What is needed is an exact copy of all the lines below.

*** DATASET RECORDS ***

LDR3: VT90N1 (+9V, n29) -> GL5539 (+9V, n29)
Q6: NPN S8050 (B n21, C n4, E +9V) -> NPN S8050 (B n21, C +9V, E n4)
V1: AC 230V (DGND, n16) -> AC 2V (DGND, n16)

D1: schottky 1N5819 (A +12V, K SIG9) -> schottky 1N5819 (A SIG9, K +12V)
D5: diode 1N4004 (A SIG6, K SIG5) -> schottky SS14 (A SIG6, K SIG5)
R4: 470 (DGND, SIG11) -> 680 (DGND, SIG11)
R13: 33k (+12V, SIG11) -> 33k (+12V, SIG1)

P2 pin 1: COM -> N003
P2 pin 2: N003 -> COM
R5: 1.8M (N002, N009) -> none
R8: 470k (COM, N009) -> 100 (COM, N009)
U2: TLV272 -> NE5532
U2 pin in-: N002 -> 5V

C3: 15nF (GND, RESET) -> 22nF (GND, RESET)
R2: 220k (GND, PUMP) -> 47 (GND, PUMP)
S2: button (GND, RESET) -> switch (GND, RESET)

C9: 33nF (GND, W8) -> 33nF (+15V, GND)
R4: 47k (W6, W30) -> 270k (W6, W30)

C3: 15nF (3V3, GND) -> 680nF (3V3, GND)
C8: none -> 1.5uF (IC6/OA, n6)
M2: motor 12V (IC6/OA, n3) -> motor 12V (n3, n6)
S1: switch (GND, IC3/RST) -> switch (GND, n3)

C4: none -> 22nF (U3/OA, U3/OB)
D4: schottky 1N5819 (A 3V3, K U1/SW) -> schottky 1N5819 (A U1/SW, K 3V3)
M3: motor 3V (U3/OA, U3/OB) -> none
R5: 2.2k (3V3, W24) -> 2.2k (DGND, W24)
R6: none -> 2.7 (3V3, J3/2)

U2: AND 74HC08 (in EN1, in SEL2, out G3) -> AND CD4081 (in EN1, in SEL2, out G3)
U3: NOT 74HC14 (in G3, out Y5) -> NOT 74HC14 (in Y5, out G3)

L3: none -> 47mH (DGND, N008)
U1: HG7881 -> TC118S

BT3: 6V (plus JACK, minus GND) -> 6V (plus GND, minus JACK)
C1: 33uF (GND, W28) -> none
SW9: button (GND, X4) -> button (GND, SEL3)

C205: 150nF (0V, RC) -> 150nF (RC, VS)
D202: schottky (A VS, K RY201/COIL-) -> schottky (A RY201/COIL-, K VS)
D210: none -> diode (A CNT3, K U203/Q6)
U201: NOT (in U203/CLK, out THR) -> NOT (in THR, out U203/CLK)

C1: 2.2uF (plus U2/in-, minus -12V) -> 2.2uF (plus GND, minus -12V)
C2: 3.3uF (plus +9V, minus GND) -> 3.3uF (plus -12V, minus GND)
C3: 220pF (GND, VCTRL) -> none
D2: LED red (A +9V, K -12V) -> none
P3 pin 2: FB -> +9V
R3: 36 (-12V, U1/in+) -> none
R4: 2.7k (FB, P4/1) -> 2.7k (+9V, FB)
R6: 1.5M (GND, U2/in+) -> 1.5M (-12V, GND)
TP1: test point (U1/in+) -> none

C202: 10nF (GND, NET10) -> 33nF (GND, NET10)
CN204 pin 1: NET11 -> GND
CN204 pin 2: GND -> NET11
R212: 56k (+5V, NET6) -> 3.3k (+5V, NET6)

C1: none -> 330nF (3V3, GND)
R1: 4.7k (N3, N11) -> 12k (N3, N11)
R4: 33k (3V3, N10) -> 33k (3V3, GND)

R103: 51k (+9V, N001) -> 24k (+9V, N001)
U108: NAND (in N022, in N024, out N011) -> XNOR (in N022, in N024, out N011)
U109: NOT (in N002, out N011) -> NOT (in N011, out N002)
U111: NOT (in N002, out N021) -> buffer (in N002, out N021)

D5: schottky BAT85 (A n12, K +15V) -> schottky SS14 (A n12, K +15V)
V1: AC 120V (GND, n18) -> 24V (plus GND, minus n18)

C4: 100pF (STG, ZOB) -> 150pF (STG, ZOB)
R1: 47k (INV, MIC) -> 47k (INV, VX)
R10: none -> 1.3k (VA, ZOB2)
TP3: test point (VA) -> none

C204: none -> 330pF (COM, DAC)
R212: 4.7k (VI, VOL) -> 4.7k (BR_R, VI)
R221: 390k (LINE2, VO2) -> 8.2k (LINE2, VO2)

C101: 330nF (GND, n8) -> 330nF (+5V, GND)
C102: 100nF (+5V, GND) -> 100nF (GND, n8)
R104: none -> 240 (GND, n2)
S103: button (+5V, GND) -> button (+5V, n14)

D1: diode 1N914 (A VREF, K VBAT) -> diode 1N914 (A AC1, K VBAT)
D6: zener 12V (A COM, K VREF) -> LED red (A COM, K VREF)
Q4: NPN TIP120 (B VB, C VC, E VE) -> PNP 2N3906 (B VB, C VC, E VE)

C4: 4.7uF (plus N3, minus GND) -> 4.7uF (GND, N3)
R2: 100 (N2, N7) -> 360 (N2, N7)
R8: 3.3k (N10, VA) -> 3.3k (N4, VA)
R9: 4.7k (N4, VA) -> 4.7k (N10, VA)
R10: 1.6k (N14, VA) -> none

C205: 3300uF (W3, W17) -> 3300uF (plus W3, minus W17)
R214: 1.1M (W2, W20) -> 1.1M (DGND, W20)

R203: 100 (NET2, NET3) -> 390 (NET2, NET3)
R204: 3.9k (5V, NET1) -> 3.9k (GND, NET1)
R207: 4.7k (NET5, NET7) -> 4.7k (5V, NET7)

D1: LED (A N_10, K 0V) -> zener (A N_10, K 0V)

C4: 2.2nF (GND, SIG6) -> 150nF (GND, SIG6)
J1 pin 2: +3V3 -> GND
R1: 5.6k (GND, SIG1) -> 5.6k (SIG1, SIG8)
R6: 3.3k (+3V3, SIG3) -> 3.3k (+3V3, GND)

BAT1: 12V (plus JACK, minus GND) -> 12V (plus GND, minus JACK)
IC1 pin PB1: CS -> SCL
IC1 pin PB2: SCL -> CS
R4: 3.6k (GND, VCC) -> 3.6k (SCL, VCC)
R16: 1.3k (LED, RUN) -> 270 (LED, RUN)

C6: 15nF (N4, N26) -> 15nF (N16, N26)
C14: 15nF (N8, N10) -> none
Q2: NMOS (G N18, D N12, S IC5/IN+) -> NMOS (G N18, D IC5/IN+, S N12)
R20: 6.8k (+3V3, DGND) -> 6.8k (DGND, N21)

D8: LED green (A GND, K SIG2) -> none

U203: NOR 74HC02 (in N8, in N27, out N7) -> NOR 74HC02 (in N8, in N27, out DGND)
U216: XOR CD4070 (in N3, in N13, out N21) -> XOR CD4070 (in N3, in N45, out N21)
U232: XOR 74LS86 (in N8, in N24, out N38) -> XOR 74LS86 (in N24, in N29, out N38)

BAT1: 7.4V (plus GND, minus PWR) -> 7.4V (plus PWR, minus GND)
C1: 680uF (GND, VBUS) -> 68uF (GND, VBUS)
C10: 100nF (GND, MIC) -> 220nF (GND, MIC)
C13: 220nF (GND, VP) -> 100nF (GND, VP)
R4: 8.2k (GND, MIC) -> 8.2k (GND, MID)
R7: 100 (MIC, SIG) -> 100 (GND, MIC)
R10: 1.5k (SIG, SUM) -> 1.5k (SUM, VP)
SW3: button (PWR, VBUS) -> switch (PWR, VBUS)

*** End of DATASET RECORDS ***

▶ [RESPONSE TO THE TASK]
LDR3: VT90N1 (+9V, n29) -> GL5539 (+9V, n29)
Q6: NPN S8050 (B n21, C n4, E +9V) -> NPN S8050 (B n21, C +9V, E n4)
V1: AC 230V (DGND, n16) -> AC 2V (DGND, n16)

D1: schottky 1N5819 (A +12V, K SIG9) -> schottky 1N5819 (A SIG9, K +12V)
D5: diode 1N4004 (A SIG6, K SIG5) -> schottky SS14 (A SIG6, K SIG5)
R4: 470 (DGND, SIG11) -> 680 (DGND, SIG11)
R13: 33k (+12V, SIG11) -> 33k (+12V, SIG1)

P2 pin 1: COM -> N003
P2 pin 2: N003 -> COM
R5: 1.8M (N002, N009) -> none
R8: 470k (COM, N009) -> 100 (COM, N009)
U2: TLV272 -> NE5532
U2 pin in-: N002 -> 5V

C3: 15nF (GND, RESET) -> 22nF (GND, RESET)
R2: 220k (GND, PUMP) -> 47 (GND, PUMP)
S2: button (GND, RESET) -> switch (GND, RESET)

C9: 33nF (GND, W8) -> 33nF (+15V, GND)
R4: 47k (W6, W30) -> 270k (W6, W30)

C3: 15nF (3V3, GND) -> 680nF (3V3, GND)
C8: none -> 1.5uF (IC6/OA, n6)
M2: motor 12V (IC6/OA, n3) -> motor 12V (n3, n6)
S1: switch (GND, IC3/RST) -> switch (GND, n3)

C4: none -> 22nF (U3/OA, U3/OB)
D4: schottky 1N5819 (A 3V3, K U1/SW) -> schottky 1N5819 (A U1/SW, K 3V3)
M3: motor 3V (U3/OA, U3/OB) -> none
R5: 2.2k (3V3, W24) -> 2.2k (DGND, W24)
R6: none -> 2.7 (3V3, J3/2)

U2: AND 74HC08 (in EN1, in SEL2, out G3) -> AND CD4081 (in EN1, in SEL2, out G3)
U3: NOT 74HC14 (in G3, out Y5) -> NOT 74HC14 (in Y5, out G3)

L3: none -> 47mH (DGND, N008)
U1: HG7881 -> TC118S

BT3: 6V (plus JACK, minus GND) -> 6V (plus GND, minus JACK)
C1: 33uF (GND, W28) -> none
SW9: button (GND, X4) -> button (GND, SEL3)

C205: 150nF (0V, RC) -> 150nF (RC, VS)
D202: schottky (A VS, K RY201/COIL-) -> schottky (A RY201/COIL-, K VS)
D210: none -> diode (A CNT3, K U203/Q6)
U201: NOT (in U203/CLK, out THR) -> NOT (in THR, out U203/CLK)

C1: 2.2uF (plus U2/in-, minus -12V) -> 2.2uF (plus GND, minus -12V)
C2: 3.3uF (plus +9V, minus GND) -> 3.3uF (plus -12V, minus GND)
C3: 220pF (GND, VCTRL) -> none
D2: LED red (A +9V, K -12V) -> none
P3 pin 2: FB -> +9V
R3: 36 (-12V, U1/in+) -> none
R4: 2.7k (FB, P4/1) -> 2.7k (+9V, FB)
R6: 1.5M (GND, U2/in+) -> 1.5M (-12V, GND)
TP1: test point (U1/in+) -> none

C202: 10nF (GND, NET10) -> 33nF (GND, NET10)
CN204 pin 1: NET11 -> GND
CN204 pin 2: GND -> NET11
R212: 56k (+5V, NET6) -> 3.3k (+5V, NET6)

C1: none -> 330nF (3V3, GND)
R1: 4.7k (N3, N11) -> 12k (N3, N11)
R4: 33k (3V3, N10) -> 33k (3V3, GND)

R103: 51k (+9V, N001) -> 24k (+9V, N001)
U108: NAND (in N022, in N024, out N011) -> XNOR (in N022, in N024, out N011)
U109: NOT (in N002, out N011) -> NOT (in N011, out N002)
U111: NOT (in N002, out N021) -> buffer (in N002, out N021)

D5: schottky BAT85 (A n12, K +15V) -> schottky SS14 (A n12, K +15V)
V1: AC 120V (GND, n18) -> 24V (plus GND, minus n18)

C4: 100pF (STG, ZOB) -> 150pF (STG, ZOB)
R1: 47k (INV, MIC) -> 47k (INV, VX)
R10: none -> 1.3k (VA, ZOB2)
TP3: test point (VA) -> none

C204: none -> 330pF (COM, DAC)
R212: 4.7k (VI, VOL) -> 4.7k (BR_R, VI)
R221: 390k (LINE2, VO2) -> 8.2k (LINE2, VO2)

C101: 330nF (GND, n8) -> 330nF (+5V, GND)
C102: 100nF (+5V, GND) -> 100nF (GND, n8)
R104: none -> 240 (GND, n2)
S103: button (+5V, GND) -> button (+5V, n14)

D1: diode 1N914 (A VREF, K VBAT) -> diode 1N914 (A AC1, K VBAT)
D6: zener 12V (A COM, K VREF) -> LED red (A COM, K VREF)
Q4: NPN TIP120 (B VB, C VC, E VE) -> PNP 2N3906 (B VB, C VC, E VE)

C4: 4.7uF (plus N3, minus GND) -> 4.7uF (GND, N3)
R2: 100 (N2, N7) -> 360 (N2, N7)
R8: 3.3k (N10, VA) -> 3.3k (N4, VA)
R9: 4.7k (N4, VA) -> 4.7k (N10, VA)
R10: 1.6k (N14, VA) -> none

C205: 3300uF (W3, W17) -> 3300uF (plus W3, minus W17)
R214: 1.1M (W2, W20) -> 1.1M (DGND, W20)

R203: 100 (NET2, NET3) -> 390 (NET2, NET3)
R204: 3.9k (5V, NET1) -> 3.9k (GND, NET1)
R207: 4.7k (NET5, NET7) -> 4.7k (5V, NET7)

D1: LED (A N_10, K 0V) -> zener (A N_10, K 0V)

C4: 2.2nF (GND, SIG6) -> 150nF (GND, SIG6)
J1 pin 2: +3V3 -> GND
R1: 5.6k (GND, SIG1) -> 5.6k (SIG1, SIG8)
R6: 3.3k (+3V3, SIG3) -> 3.3k (+3V3, GND)

BAT1: 12V (plus JACK, minus GND) -> 12V (plus GND, minus JACK)
IC1 pin PB1: CS -> SCL
IC1 pin PB2: SCL -> CS
R4: 3.6k (GND, VCC) -> 3.6k (SCL, VCC)
R16: 1.3k (LED, RUN) -> 270 (LED, RUN)

C6: 15nF (N4, N26) -> 15nF (N16, N26)
C14: 15nF (N8, N10) -> none
Q2: NMOS (G N18, D N12, S IC5/IN+) -> NMOS (G N18, D IC5/IN+, S N12)
R20: 6.8k (+3V3, DGND) -> 6.8k (DGND, N21)

D8: LED green (A GND, K SIG2) -> none

U203: NOR 74HC02 (in N8, in N27, out N7) -> NOR 74HC02 (in N8, in N27, out DGND)
U216: XOR CD4070 (in N3, in N13, out N21) -> XOR CD4070 (in N3, in N45, out N21)
U232: XOR 74LS86 (in N8, in N24, out N38) -> XOR 74LS86 (in N24, in N29, out N38)

BAT1: 7.4V (plus GND, minus PWR) -> 7.4V (plus PWR, minus GND)
C1: 680uF (GND, VBUS) -> 68uF (GND, VBUS)
C10: 100nF (GND, MIC) -> 220nF (GND, MIC)
C13: 220nF (GND, VP) -> 100nF (GND, VP)
R4: 8.2k (GND, MIC) -> 8.2k (GND, MID)
R7: 100 (MIC, SIG) -> 100 (GND, MIC)
R10: 1.5k (SIG, SUM) -> 1.5k (SUM, VP)
SW3: button (PWR, VBUS) -> switch (PWR, VBUS)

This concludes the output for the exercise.